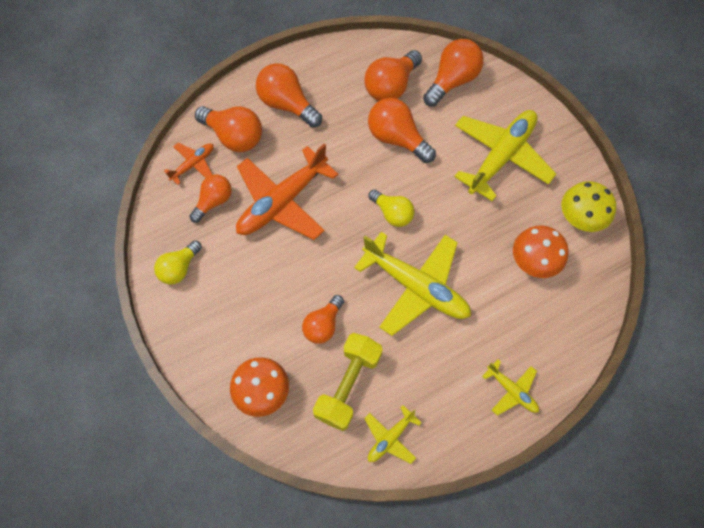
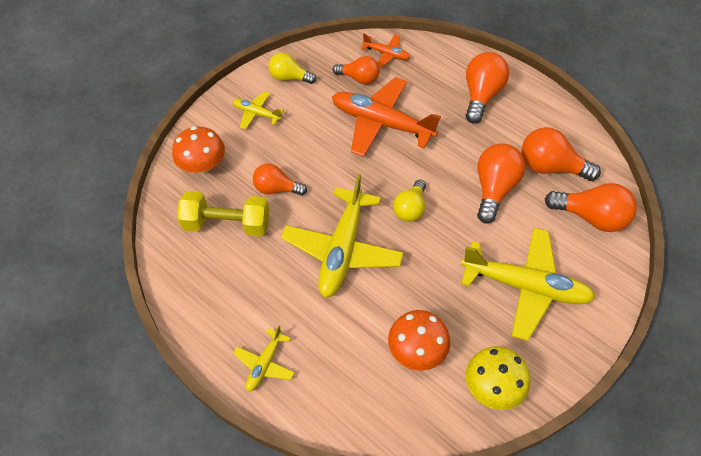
camera: 70 degrees right, 10 degrees down
orange light bulb [195,106,262,152] -> none
yellow plane [364,405,422,464] -> yellow plane moved to [233,91,284,130]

--------------------------------

WHAT IS REQUIRED: All of the material above should be set down again exactly, though not its pictures.

WRITTEN RESPONSE:
camera: 70 degrees right, 10 degrees down
orange light bulb [195,106,262,152] -> none
yellow plane [364,405,422,464] -> yellow plane moved to [233,91,284,130]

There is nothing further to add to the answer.